▸ YOUR ASSIGNMENT
Nothing but the lines from the top of the records through the line with "purple scissors: 12 -> 10" should be returned, exactly, and without pictures.
══ INFORMATION GIVEN ══
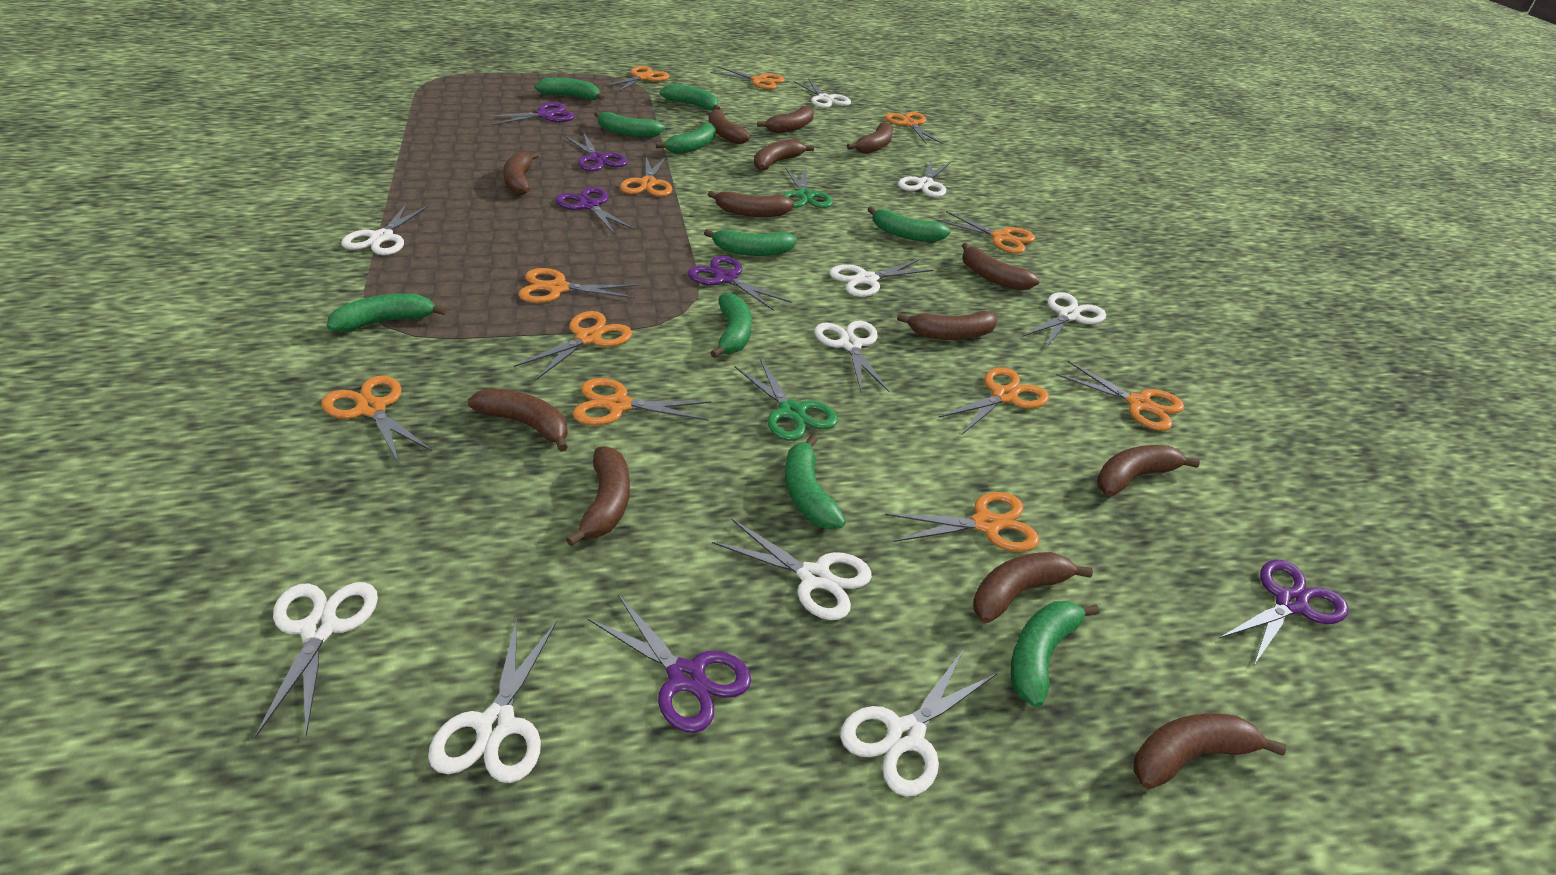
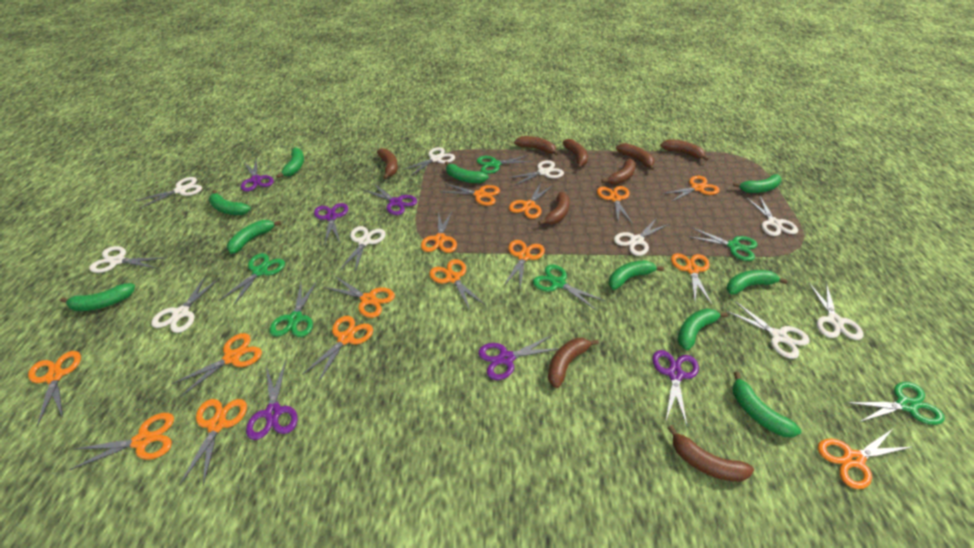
brown banana: 13 -> 9
green scissors: 2 -> 6
orange scissors: 12 -> 15

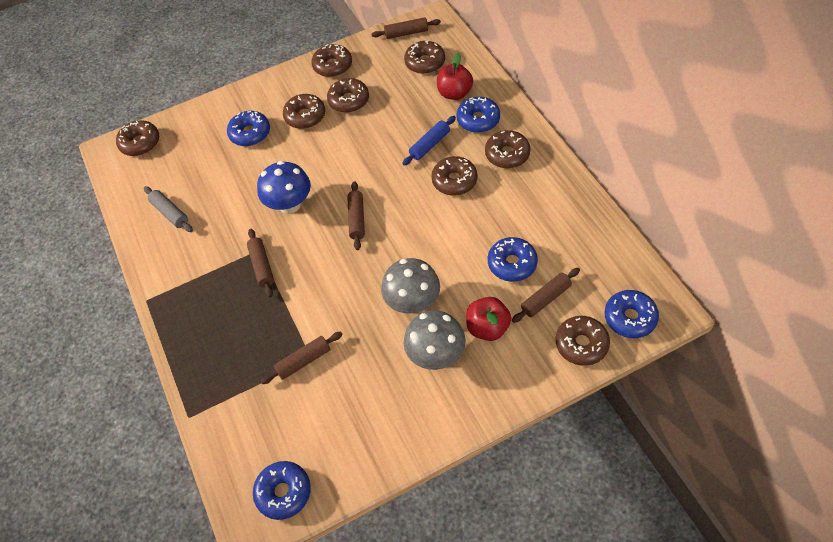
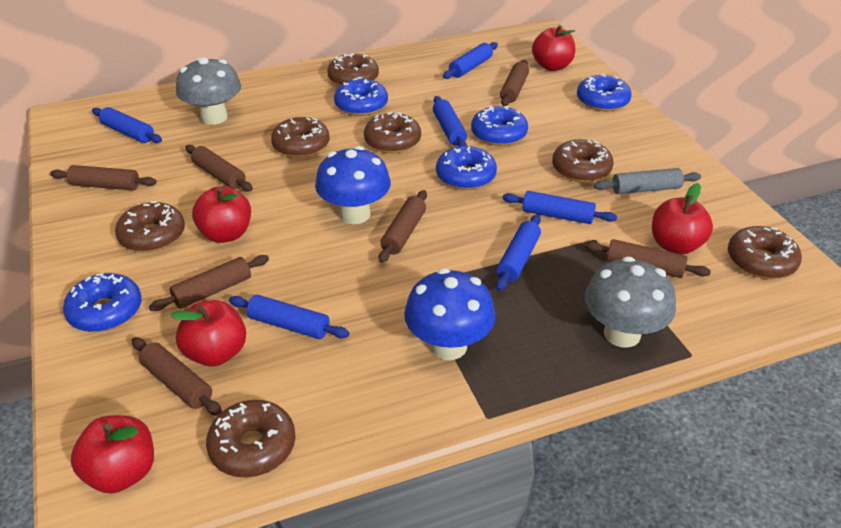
blue mushroom: 1 -> 2
blue rolling pin: 1 -> 6
brown donut: 8 -> 7
brown rolling pin: 5 -> 7
red apple: 2 -> 5

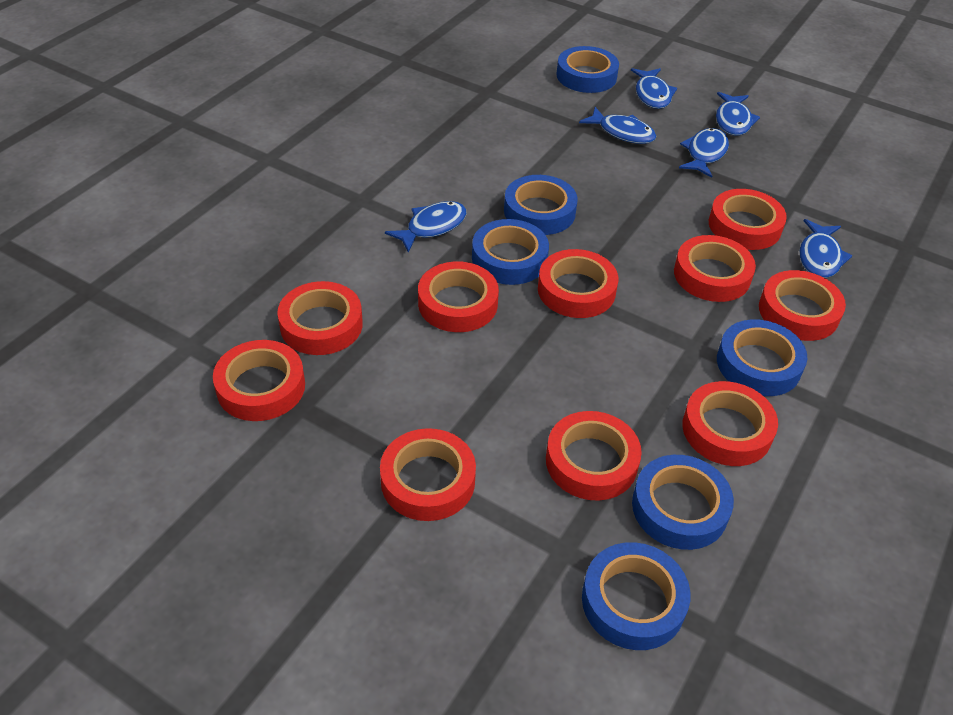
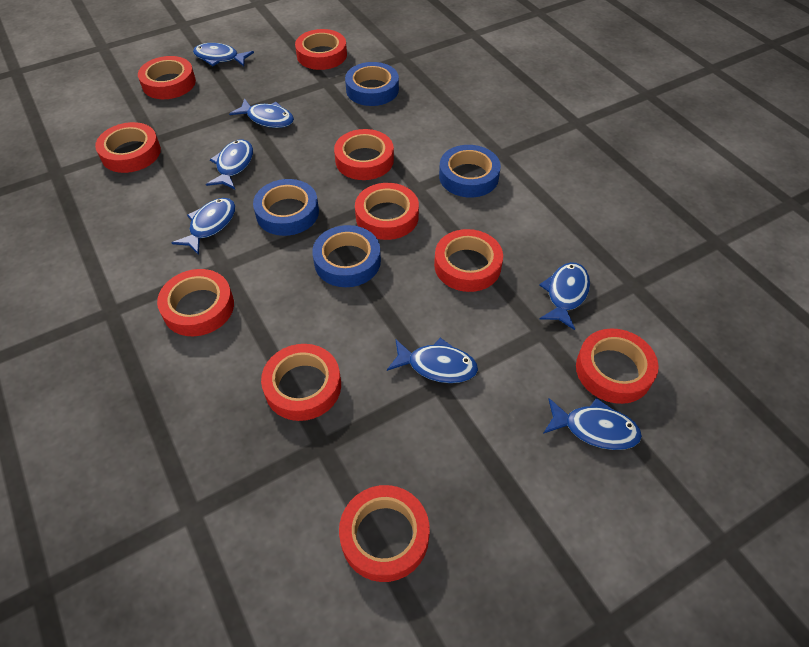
blue fish: 6 -> 7
blue tape: 6 -> 4

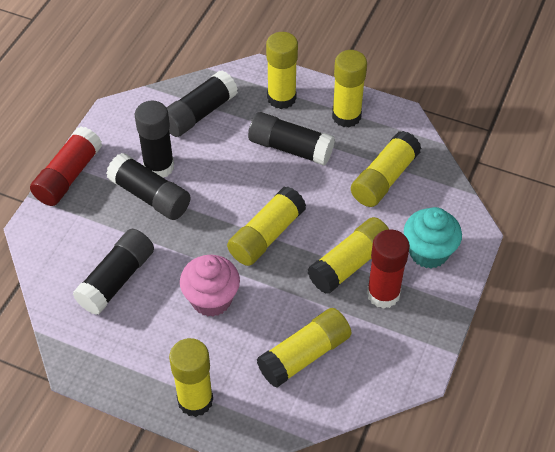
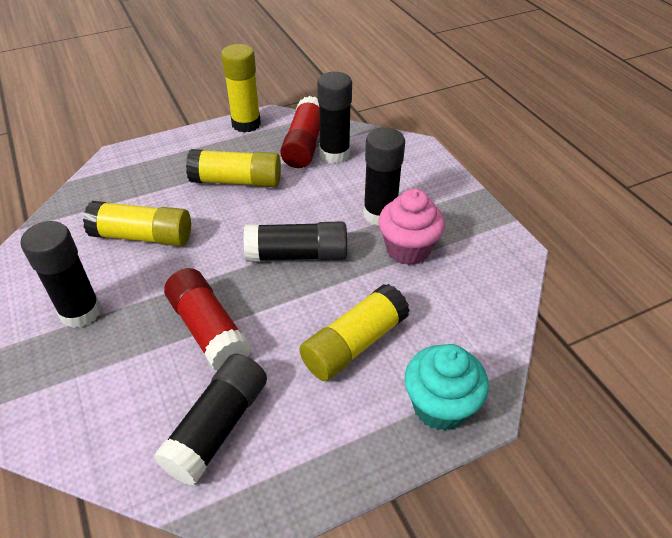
yellow glue stick: 7 -> 4

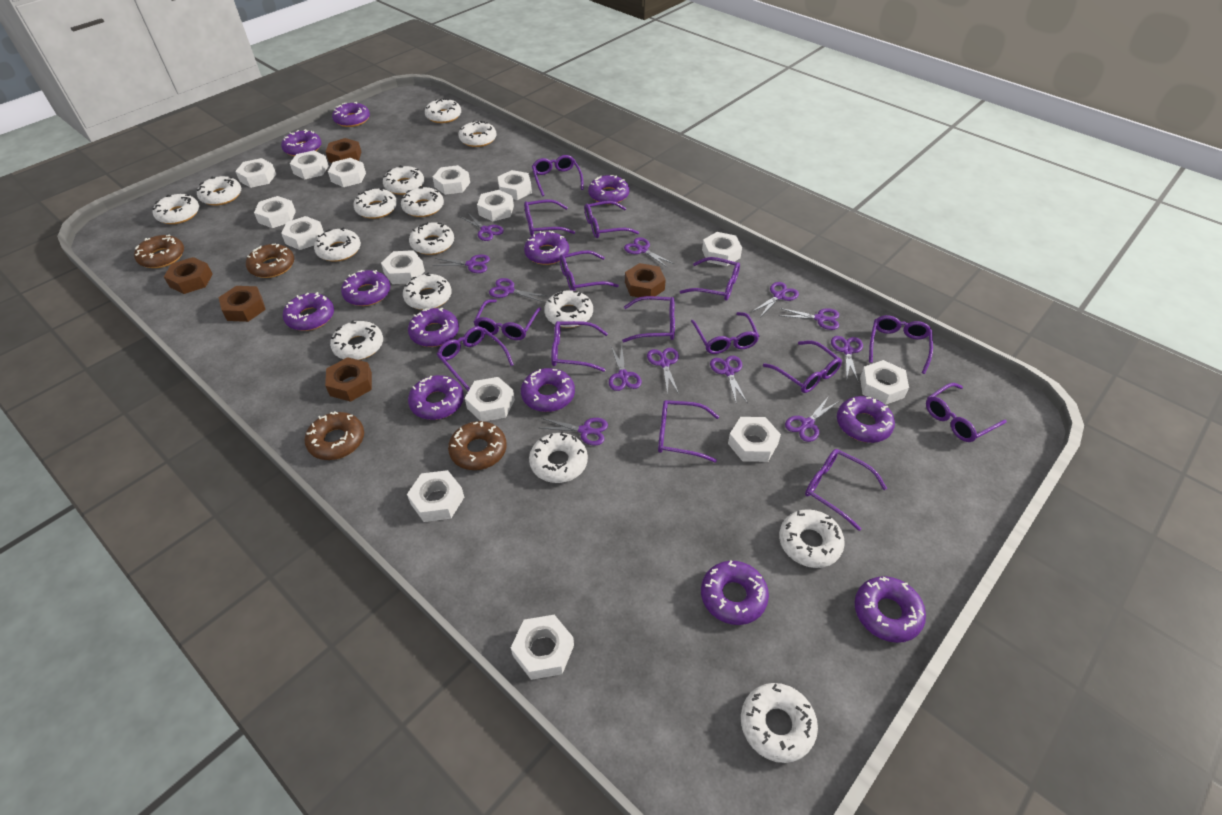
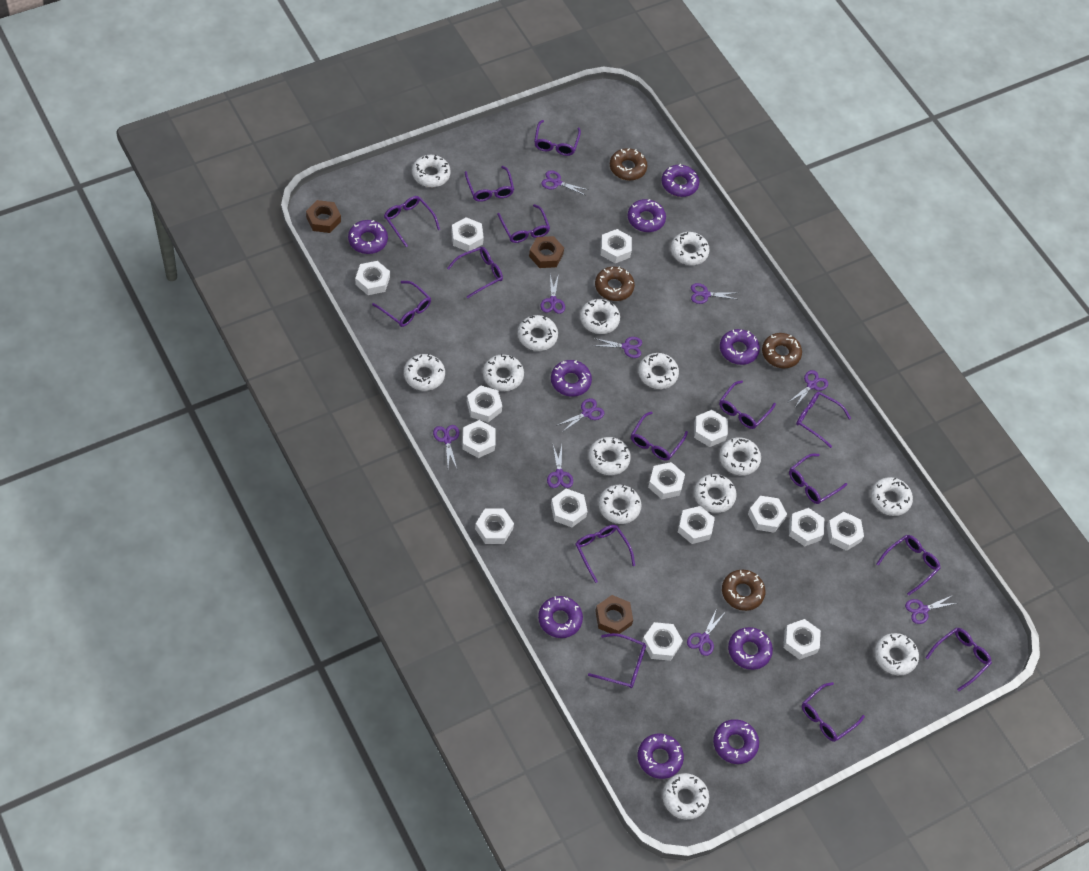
brown nut: 5 -> 3
purple donut: 12 -> 9
purple scissors: 12 -> 10
white donut: 15 -> 14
═══
▸ WRITTEN RESPONSE
brown banana: 13 -> 9
green scissors: 2 -> 6
orange scissors: 12 -> 15

blue mushroom: 1 -> 2
blue rolling pin: 1 -> 6
brown donut: 8 -> 7
brown rolling pin: 5 -> 7
red apple: 2 -> 5

blue fish: 6 -> 7
blue tape: 6 -> 4

yellow glue stick: 7 -> 4

brown nut: 5 -> 3
purple donut: 12 -> 9
purple scissors: 12 -> 10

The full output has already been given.